#### Stated problem
Type out each of the entries below without changing a character, and omit the pictures.

#### Task inputs
────
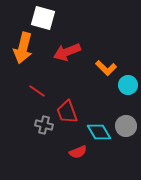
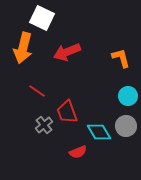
white square: moved 1 px left; rotated 10 degrees clockwise
orange L-shape: moved 15 px right, 10 px up; rotated 150 degrees counterclockwise
cyan circle: moved 11 px down
gray cross: rotated 36 degrees clockwise
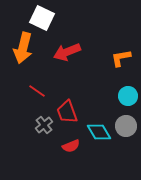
orange L-shape: rotated 85 degrees counterclockwise
red semicircle: moved 7 px left, 6 px up
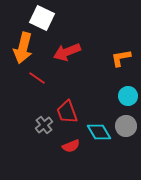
red line: moved 13 px up
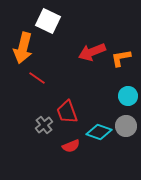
white square: moved 6 px right, 3 px down
red arrow: moved 25 px right
cyan diamond: rotated 40 degrees counterclockwise
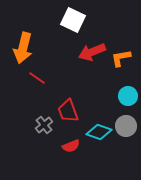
white square: moved 25 px right, 1 px up
red trapezoid: moved 1 px right, 1 px up
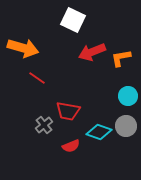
orange arrow: rotated 88 degrees counterclockwise
red trapezoid: rotated 60 degrees counterclockwise
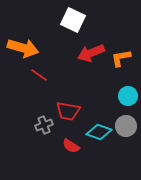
red arrow: moved 1 px left, 1 px down
red line: moved 2 px right, 3 px up
gray cross: rotated 18 degrees clockwise
red semicircle: rotated 54 degrees clockwise
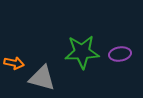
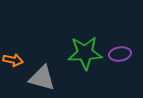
green star: moved 3 px right, 1 px down
orange arrow: moved 1 px left, 3 px up
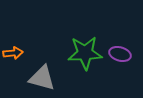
purple ellipse: rotated 25 degrees clockwise
orange arrow: moved 7 px up; rotated 18 degrees counterclockwise
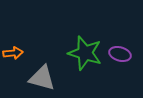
green star: rotated 20 degrees clockwise
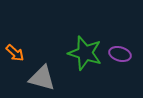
orange arrow: moved 2 px right; rotated 48 degrees clockwise
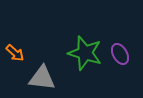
purple ellipse: rotated 45 degrees clockwise
gray triangle: rotated 8 degrees counterclockwise
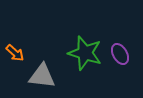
gray triangle: moved 2 px up
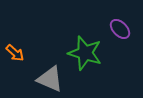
purple ellipse: moved 25 px up; rotated 15 degrees counterclockwise
gray triangle: moved 8 px right, 3 px down; rotated 16 degrees clockwise
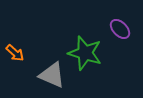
gray triangle: moved 2 px right, 4 px up
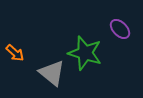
gray triangle: moved 2 px up; rotated 16 degrees clockwise
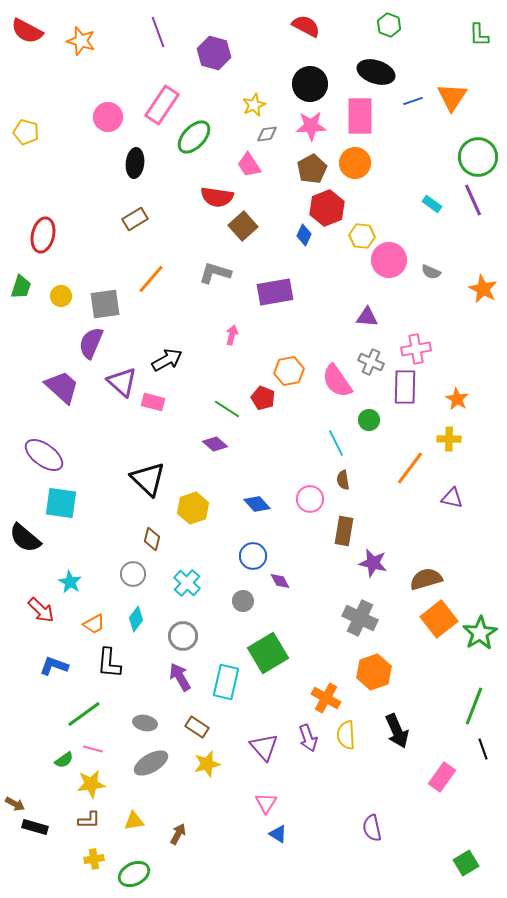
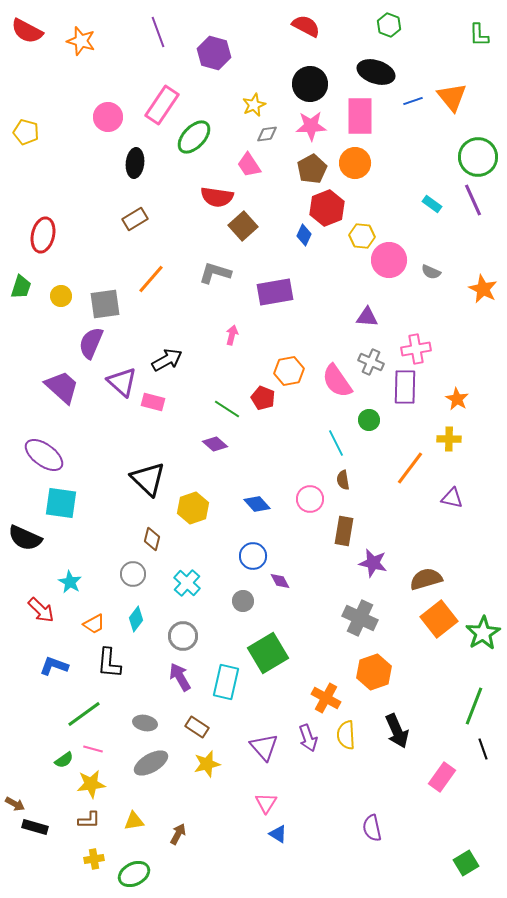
orange triangle at (452, 97): rotated 12 degrees counterclockwise
black semicircle at (25, 538): rotated 16 degrees counterclockwise
green star at (480, 633): moved 3 px right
────
#### Correct output
white square: moved 1 px left; rotated 10 degrees clockwise
orange L-shape: moved 15 px right, 10 px up; rotated 150 degrees counterclockwise
cyan circle: moved 11 px down
gray cross: rotated 36 degrees clockwise
orange L-shape: rotated 85 degrees counterclockwise
red semicircle: moved 7 px left, 6 px up
red line: moved 13 px up
white square: moved 6 px right, 3 px down
red arrow: moved 25 px right
cyan diamond: rotated 40 degrees counterclockwise
white square: moved 25 px right, 1 px up
red trapezoid: moved 1 px right, 1 px up
orange arrow: rotated 88 degrees counterclockwise
red trapezoid: rotated 60 degrees counterclockwise
red arrow: moved 1 px left, 1 px down
red line: moved 2 px right, 3 px up
gray cross: rotated 18 degrees clockwise
red semicircle: rotated 54 degrees clockwise
green star: moved 3 px right, 1 px down
orange arrow: moved 1 px left, 3 px up
purple ellipse: rotated 25 degrees clockwise
orange arrow: moved 7 px up; rotated 18 degrees counterclockwise
green star: rotated 20 degrees clockwise
orange arrow: moved 2 px right; rotated 48 degrees clockwise
purple ellipse: rotated 45 degrees clockwise
gray triangle: rotated 8 degrees counterclockwise
gray triangle: moved 2 px up
purple ellipse: moved 25 px up; rotated 15 degrees counterclockwise
gray triangle: moved 8 px right, 3 px down; rotated 16 degrees clockwise
gray triangle: moved 2 px right, 4 px up
gray triangle: moved 2 px up; rotated 16 degrees clockwise
orange triangle at (452, 97): rotated 12 degrees counterclockwise
black semicircle at (25, 538): rotated 16 degrees counterclockwise
green star at (480, 633): moved 3 px right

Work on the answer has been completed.